## Given exercise
The exercise asks you to copy every line below in which "blood" appears.

## Material provided

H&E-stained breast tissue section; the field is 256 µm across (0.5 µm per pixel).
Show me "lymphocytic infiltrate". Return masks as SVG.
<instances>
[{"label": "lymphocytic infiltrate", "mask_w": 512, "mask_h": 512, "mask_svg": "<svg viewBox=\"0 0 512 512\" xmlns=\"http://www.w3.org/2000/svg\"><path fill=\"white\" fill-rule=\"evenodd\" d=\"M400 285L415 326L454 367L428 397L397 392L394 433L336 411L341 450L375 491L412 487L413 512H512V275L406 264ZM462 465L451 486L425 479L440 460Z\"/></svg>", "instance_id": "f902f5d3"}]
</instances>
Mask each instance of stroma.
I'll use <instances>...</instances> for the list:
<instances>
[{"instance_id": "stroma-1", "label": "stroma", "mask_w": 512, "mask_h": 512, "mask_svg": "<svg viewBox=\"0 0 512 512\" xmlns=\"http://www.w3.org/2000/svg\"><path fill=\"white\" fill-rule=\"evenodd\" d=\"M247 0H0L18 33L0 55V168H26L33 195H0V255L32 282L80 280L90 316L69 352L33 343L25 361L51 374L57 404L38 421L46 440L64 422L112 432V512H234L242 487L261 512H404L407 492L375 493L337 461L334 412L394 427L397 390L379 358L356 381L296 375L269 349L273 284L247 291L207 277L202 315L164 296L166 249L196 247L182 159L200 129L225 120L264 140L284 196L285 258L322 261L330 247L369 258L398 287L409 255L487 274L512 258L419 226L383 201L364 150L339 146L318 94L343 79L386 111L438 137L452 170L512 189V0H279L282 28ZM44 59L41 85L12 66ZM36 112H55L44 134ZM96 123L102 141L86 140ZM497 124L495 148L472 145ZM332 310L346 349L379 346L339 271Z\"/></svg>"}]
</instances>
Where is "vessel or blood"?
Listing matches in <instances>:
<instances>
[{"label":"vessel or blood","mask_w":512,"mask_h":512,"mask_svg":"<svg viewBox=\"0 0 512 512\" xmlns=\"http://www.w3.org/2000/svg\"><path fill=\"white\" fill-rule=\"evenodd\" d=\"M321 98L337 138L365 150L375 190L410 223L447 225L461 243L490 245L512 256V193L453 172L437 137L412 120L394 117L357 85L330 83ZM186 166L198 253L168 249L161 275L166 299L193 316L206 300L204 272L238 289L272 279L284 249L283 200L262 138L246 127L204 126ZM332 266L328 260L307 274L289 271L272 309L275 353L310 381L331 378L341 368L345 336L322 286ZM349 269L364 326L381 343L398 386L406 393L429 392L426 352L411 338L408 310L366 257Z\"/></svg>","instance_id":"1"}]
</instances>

## Exercise result
Where is "vessel or blood"?
[{"label":"vessel or blood","mask_w":512,"mask_h":512,"mask_svg":"<svg viewBox=\"0 0 512 512\" xmlns=\"http://www.w3.org/2000/svg\"><path fill=\"white\" fill-rule=\"evenodd\" d=\"M321 98L337 138L365 150L375 190L410 223L447 225L461 243L490 245L512 256V193L453 172L437 137L412 120L394 117L357 85L330 83ZM186 166L198 253L168 249L161 275L166 299L193 316L206 300L204 272L238 289L272 279L284 249L283 200L262 138L246 127L204 126ZM332 266L328 260L307 274L289 271L272 309L275 353L310 381L331 378L341 368L345 336L322 286ZM349 269L364 326L381 343L398 386L406 393L429 392L426 352L411 338L408 310L366 257Z\"/></svg>","instance_id":"1"}]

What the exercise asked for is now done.